**Directions**
Repeat the records exactly. Leave out the pictures.

**Given information**
☆ ☆ ☆ ☆ ☆ ☆ ☆
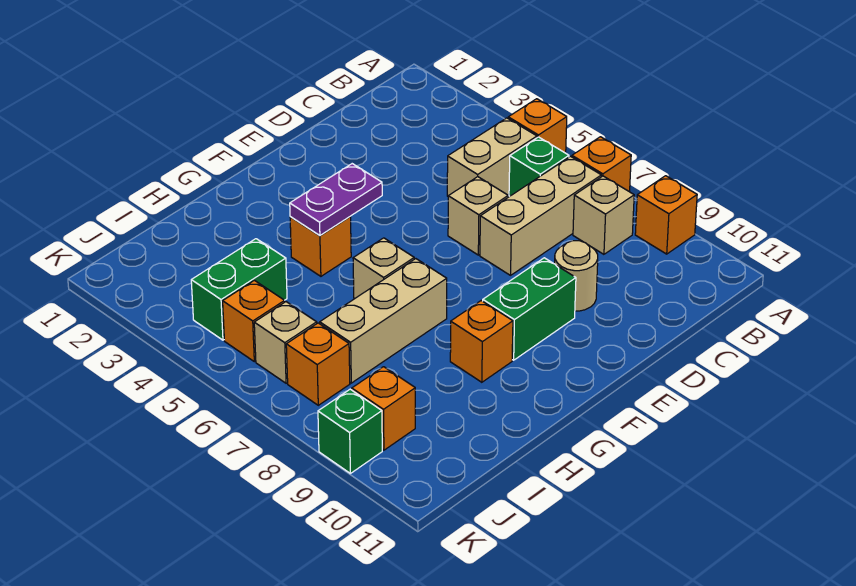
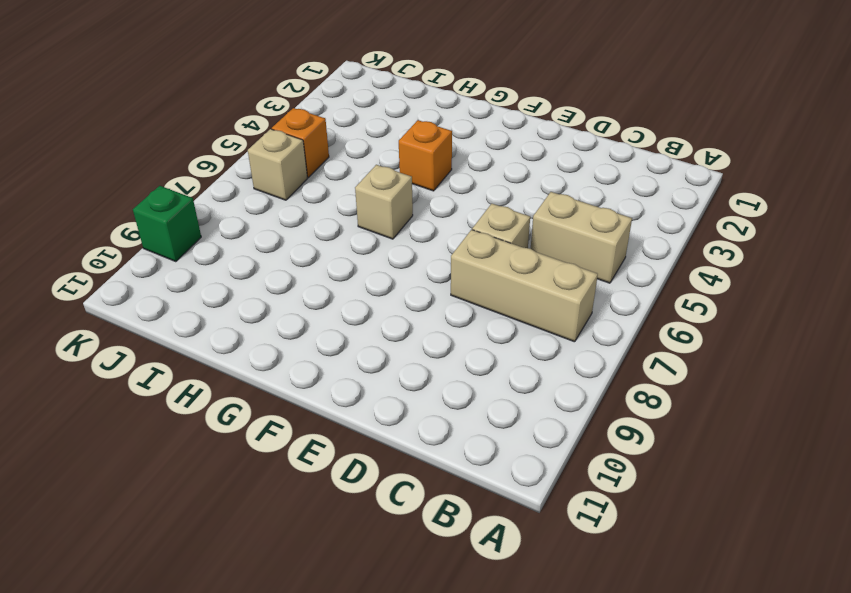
none -> orange brick A5 level 1
none -> orange brick A7 level 1
none -> orange brick A9 level 1

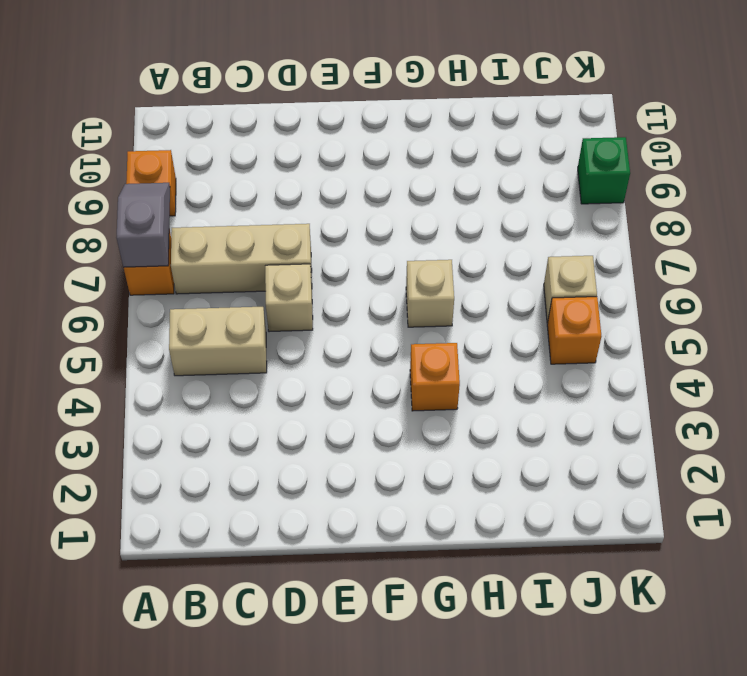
grey slope A7:A8 level 2 top 7 -> none
none -> orange brick A5 level 1
none -> green brick B6 level 1
none -> tan brick B8 level 1

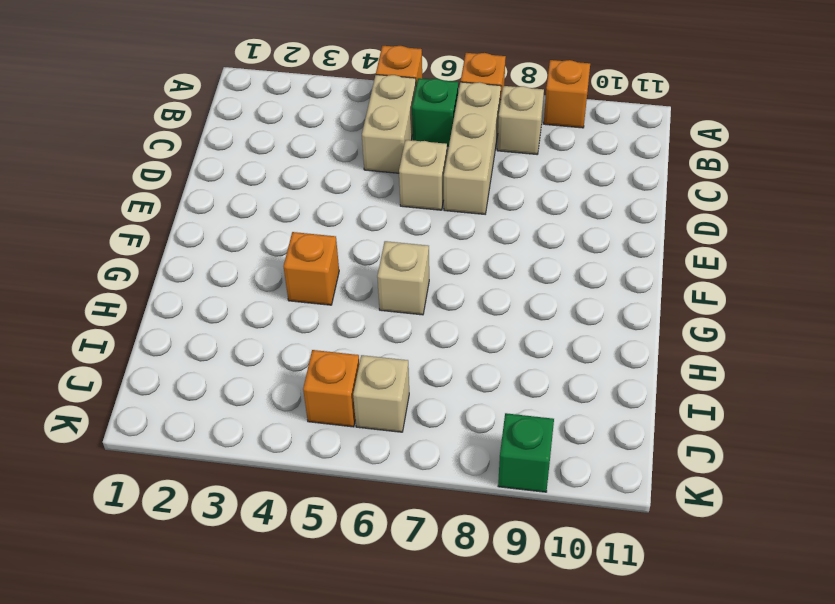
none -> tan round brick D9 level 1
none -> green brick E9:F9 level 1
none -> tan brick G7:I7 level 1

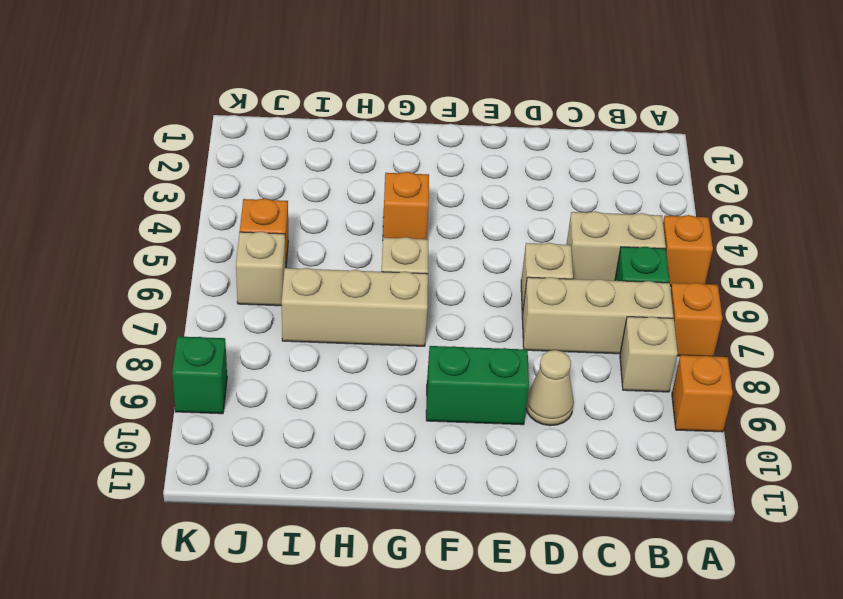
tan cone D9 level 1 -> tan round brick D9 level 1
none -> orange brick G9 level 1
none -> green brick I4:J4 level 1
none -> orange brick J7 level 1

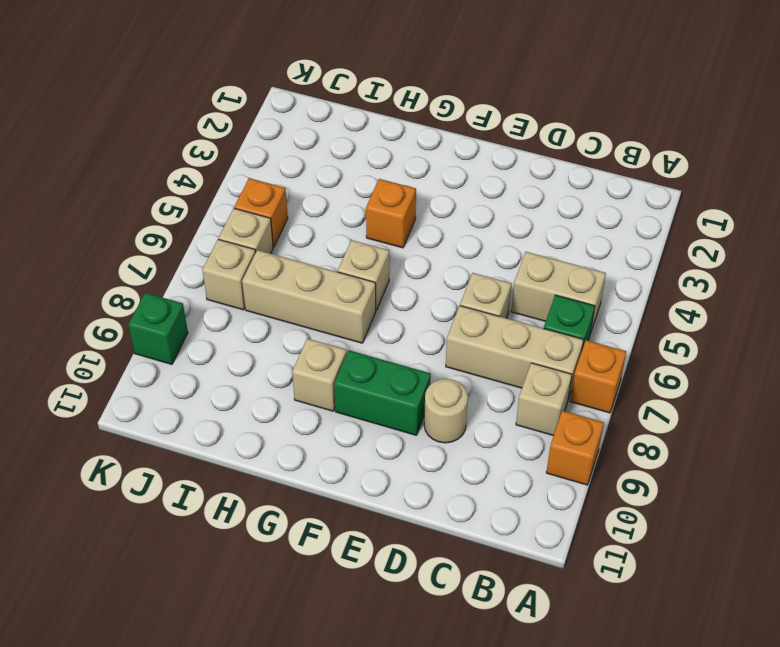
tan brick G9 level 1 -> orange brick G9 level 1
tan brick J7 level 1 -> orange brick J7 level 1
none -> orange brick A5 level 1
none -> green brick I4:J4 level 1
none -> orange brick J9 level 1

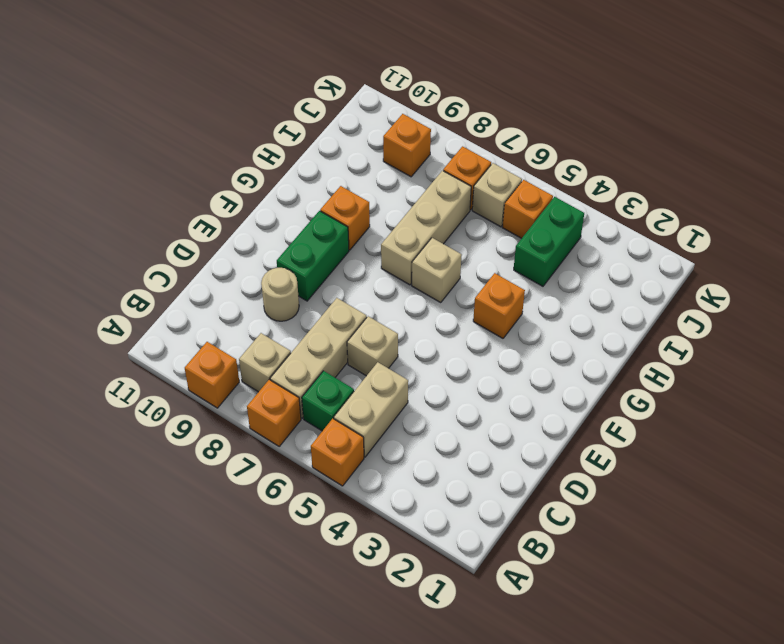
none -> green brick K9 level 1
none -> purple plate F4:G4 level 2

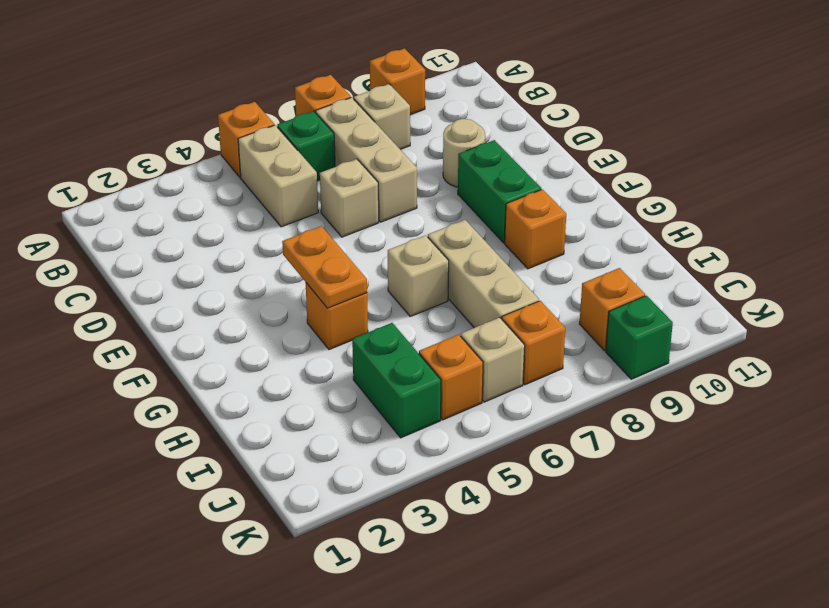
orange plate F4:G4 level 2 -> purple plate F4:G4 level 2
☆ ☆ ☆ ☆ ☆ ☆ ☆
**Solution to the problem**
none -> orange brick A5 level 1
none -> orange brick A7 level 1
none -> orange brick A9 level 1

grey slope A7:A8 level 2 top 7 -> none
none -> orange brick A5 level 1
none -> green brick B6 level 1
none -> tan brick B8 level 1

none -> tan round brick D9 level 1
none -> green brick E9:F9 level 1
none -> tan brick G7:I7 level 1

tan cone D9 level 1 -> tan round brick D9 level 1
none -> orange brick G9 level 1
none -> green brick I4:J4 level 1
none -> orange brick J7 level 1

tan brick G9 level 1 -> orange brick G9 level 1
tan brick J7 level 1 -> orange brick J7 level 1
none -> orange brick A5 level 1
none -> green brick I4:J4 level 1
none -> orange brick J9 level 1

none -> green brick K9 level 1
none -> purple plate F4:G4 level 2

orange plate F4:G4 level 2 -> purple plate F4:G4 level 2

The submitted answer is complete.